**WHAT THE TASK ASKS**
Transcribe all of the records word for word, but omit the pictures.

Records from a collection

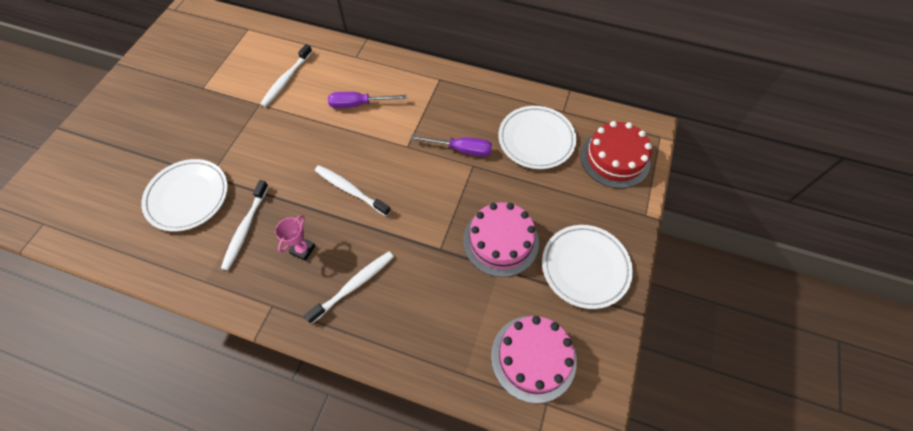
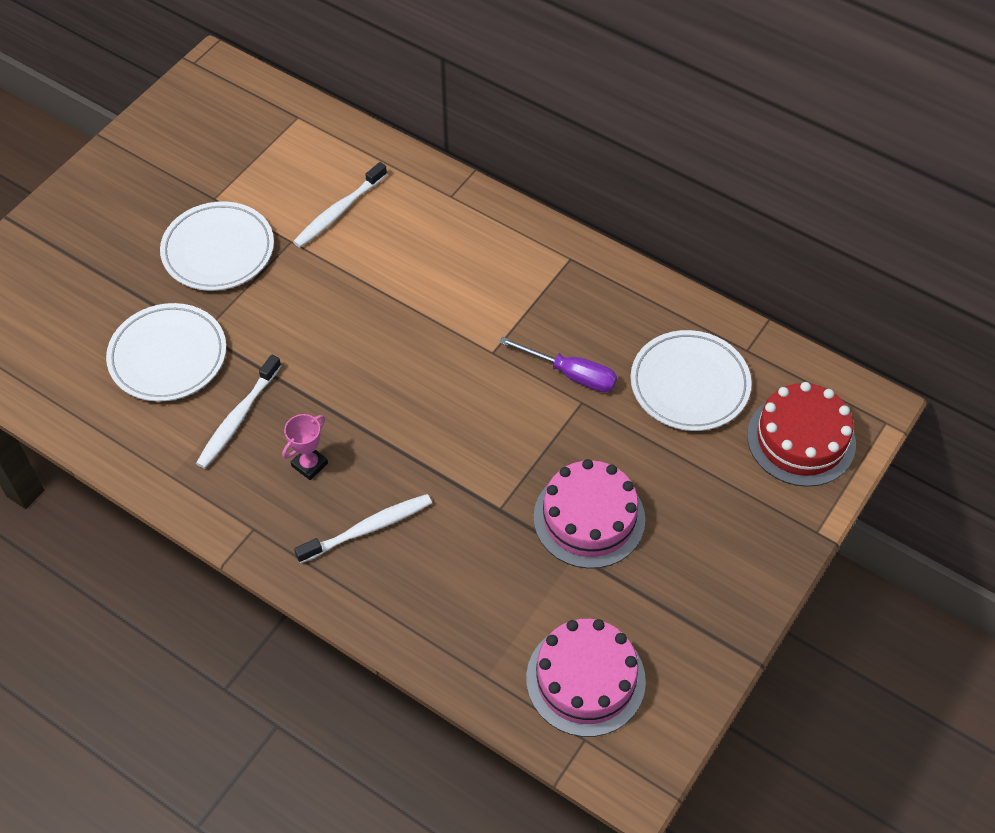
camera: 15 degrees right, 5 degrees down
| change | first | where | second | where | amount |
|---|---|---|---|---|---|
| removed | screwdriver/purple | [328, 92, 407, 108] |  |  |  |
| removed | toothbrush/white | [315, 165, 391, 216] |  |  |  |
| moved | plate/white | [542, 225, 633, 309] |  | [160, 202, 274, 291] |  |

**TASK RESULT**
camera: 15 degrees right, 5 degrees down
| change | first | where | second | where | amount |
|---|---|---|---|---|---|
| removed | screwdriver/purple | [328, 92, 407, 108] |  |  |  |
| removed | toothbrush/white | [315, 165, 391, 216] |  |  |  |
| moved | plate/white | [542, 225, 633, 309] |  | [160, 202, 274, 291] |  |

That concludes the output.